_Information_
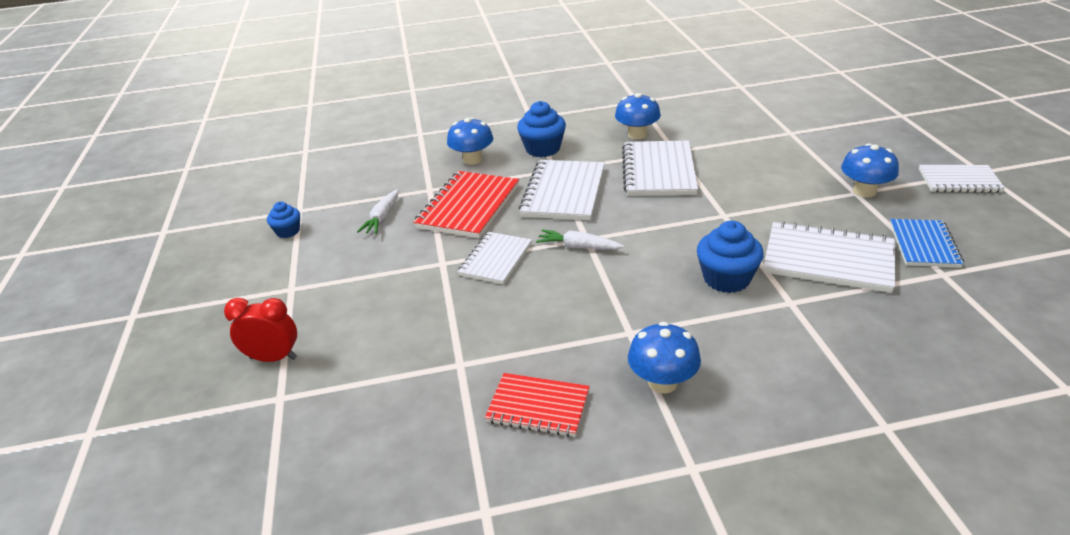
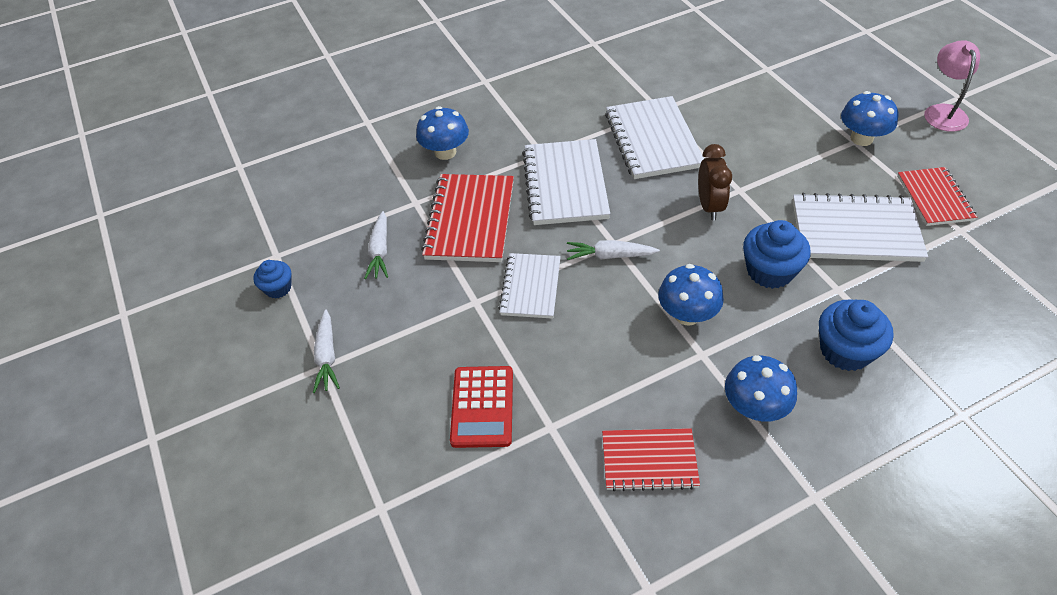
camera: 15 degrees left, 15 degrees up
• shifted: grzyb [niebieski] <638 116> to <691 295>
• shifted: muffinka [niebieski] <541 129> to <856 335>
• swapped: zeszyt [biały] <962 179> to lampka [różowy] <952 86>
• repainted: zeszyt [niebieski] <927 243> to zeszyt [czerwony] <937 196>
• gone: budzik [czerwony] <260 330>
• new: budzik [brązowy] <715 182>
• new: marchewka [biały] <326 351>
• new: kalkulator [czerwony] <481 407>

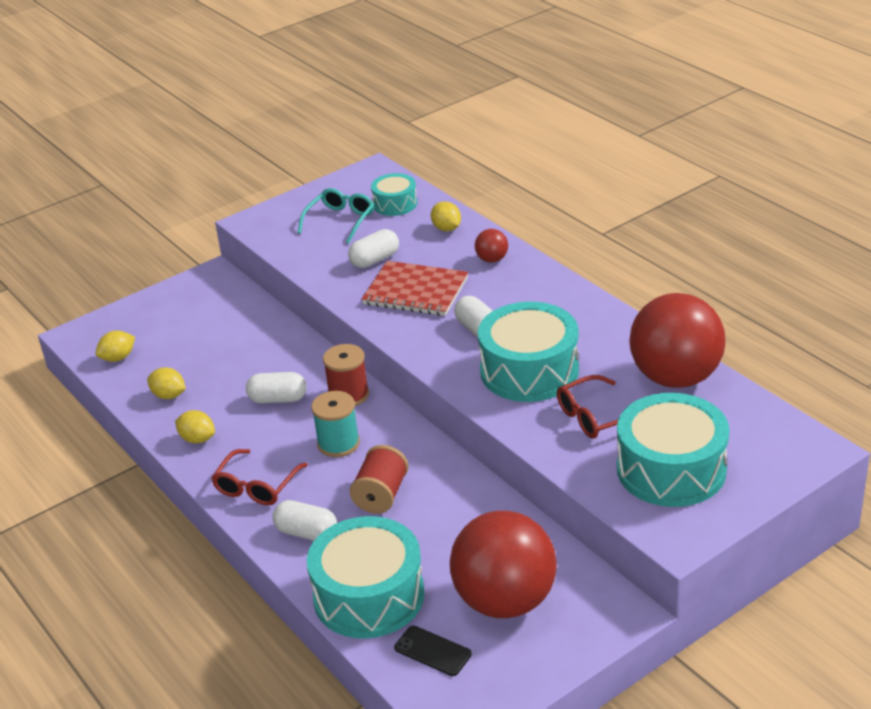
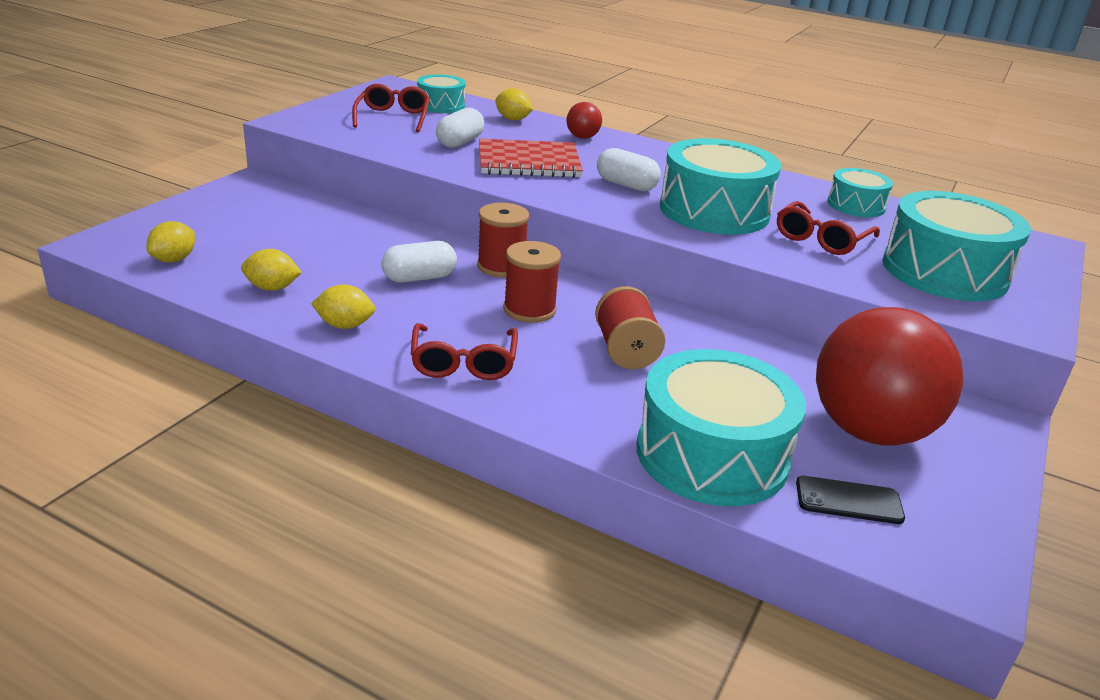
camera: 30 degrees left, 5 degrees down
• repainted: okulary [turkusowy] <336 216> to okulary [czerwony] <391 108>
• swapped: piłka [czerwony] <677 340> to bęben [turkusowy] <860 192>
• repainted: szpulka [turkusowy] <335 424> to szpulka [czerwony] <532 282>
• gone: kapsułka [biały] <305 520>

_The task_
Of the entries above, repeat exactly the lines from the line with "[czerwony] <937 196>" through the line with "[biały] <326 351>", both of them included.

_Answer box_
• repainted: zeszyt [niebieski] <927 243> to zeszyt [czerwony] <937 196>
• gone: budzik [czerwony] <260 330>
• new: budzik [brązowy] <715 182>
• new: marchewka [biały] <326 351>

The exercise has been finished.